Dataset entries
★ ★ ★ ★ ★ ★ ★
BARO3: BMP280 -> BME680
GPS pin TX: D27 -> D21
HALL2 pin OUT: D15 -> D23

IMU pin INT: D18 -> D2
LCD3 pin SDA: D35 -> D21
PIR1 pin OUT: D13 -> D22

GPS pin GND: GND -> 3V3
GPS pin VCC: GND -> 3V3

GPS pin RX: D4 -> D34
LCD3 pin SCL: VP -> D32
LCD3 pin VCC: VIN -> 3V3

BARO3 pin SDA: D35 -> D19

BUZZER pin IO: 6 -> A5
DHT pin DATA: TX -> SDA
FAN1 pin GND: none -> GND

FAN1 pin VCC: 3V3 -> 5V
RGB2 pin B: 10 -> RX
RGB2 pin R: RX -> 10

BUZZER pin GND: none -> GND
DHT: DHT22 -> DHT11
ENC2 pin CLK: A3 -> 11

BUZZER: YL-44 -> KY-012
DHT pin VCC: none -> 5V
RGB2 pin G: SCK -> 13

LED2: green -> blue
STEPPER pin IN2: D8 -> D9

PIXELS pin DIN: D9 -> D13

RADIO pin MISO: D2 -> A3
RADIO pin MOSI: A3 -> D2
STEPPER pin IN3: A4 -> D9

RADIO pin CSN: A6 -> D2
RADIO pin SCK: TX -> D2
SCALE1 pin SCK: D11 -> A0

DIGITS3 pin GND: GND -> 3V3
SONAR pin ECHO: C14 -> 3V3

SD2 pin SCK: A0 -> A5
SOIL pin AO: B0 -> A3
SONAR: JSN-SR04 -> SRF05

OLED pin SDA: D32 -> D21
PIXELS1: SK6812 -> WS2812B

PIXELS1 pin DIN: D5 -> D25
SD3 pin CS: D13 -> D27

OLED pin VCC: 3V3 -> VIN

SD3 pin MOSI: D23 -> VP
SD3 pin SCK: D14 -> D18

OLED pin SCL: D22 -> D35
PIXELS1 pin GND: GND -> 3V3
★ ★ ★ ★ ★ ★ ★
About this task
Copy exactly. Start at the line containing "GPS pin VCC: GND -> 3V3" and continue through the last line of the records.

Written answer
GPS pin VCC: GND -> 3V3

GPS pin RX: D4 -> D34
LCD3 pin SCL: VP -> D32
LCD3 pin VCC: VIN -> 3V3

BARO3 pin SDA: D35 -> D19

BUZZER pin IO: 6 -> A5
DHT pin DATA: TX -> SDA
FAN1 pin GND: none -> GND

FAN1 pin VCC: 3V3 -> 5V
RGB2 pin B: 10 -> RX
RGB2 pin R: RX -> 10

BUZZER pin GND: none -> GND
DHT: DHT22 -> DHT11
ENC2 pin CLK: A3 -> 11

BUZZER: YL-44 -> KY-012
DHT pin VCC: none -> 5V
RGB2 pin G: SCK -> 13

LED2: green -> blue
STEPPER pin IN2: D8 -> D9

PIXELS pin DIN: D9 -> D13

RADIO pin MISO: D2 -> A3
RADIO pin MOSI: A3 -> D2
STEPPER pin IN3: A4 -> D9

RADIO pin CSN: A6 -> D2
RADIO pin SCK: TX -> D2
SCALE1 pin SCK: D11 -> A0

DIGITS3 pin GND: GND -> 3V3
SONAR pin ECHO: C14 -> 3V3

SD2 pin SCK: A0 -> A5
SOIL pin AO: B0 -> A3
SONAR: JSN-SR04 -> SRF05

OLED pin SDA: D32 -> D21
PIXELS1: SK6812 -> WS2812B

PIXELS1 pin DIN: D5 -> D25
SD3 pin CS: D13 -> D27

OLED pin VCC: 3V3 -> VIN

SD3 pin MOSI: D23 -> VP
SD3 pin SCK: D14 -> D18

OLED pin SCL: D22 -> D35
PIXELS1 pin GND: GND -> 3V3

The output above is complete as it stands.